WHAT THE TASK ASKS
Every line of the data that contains the string "objects" must be copied.

[Stored records]
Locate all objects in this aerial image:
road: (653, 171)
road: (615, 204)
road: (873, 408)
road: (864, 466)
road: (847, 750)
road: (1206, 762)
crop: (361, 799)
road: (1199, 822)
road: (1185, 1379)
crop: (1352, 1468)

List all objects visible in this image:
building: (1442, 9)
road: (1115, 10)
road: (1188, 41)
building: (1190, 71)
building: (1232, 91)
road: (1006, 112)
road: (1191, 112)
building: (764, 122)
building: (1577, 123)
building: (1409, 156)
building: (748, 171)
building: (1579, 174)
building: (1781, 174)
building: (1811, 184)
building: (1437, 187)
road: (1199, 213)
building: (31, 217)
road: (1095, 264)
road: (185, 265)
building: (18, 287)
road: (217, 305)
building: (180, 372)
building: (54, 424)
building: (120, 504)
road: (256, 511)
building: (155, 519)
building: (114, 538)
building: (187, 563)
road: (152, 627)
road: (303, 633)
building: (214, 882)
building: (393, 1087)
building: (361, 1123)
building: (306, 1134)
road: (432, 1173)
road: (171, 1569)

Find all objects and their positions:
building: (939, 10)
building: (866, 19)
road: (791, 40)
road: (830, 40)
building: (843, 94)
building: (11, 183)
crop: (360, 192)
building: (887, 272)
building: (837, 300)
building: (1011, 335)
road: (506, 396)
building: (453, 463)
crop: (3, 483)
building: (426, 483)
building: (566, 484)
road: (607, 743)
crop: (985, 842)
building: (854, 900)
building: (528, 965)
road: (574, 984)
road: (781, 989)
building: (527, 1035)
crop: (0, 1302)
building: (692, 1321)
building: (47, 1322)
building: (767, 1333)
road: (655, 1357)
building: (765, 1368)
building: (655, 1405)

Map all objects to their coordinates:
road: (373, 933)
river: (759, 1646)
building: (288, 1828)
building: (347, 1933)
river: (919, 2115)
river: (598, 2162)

OUTPUT BELOW
Locate all objects in this aerial image:
List all objects visible in this image:
Find all objects and their positions:
Map all objects to their coordinates:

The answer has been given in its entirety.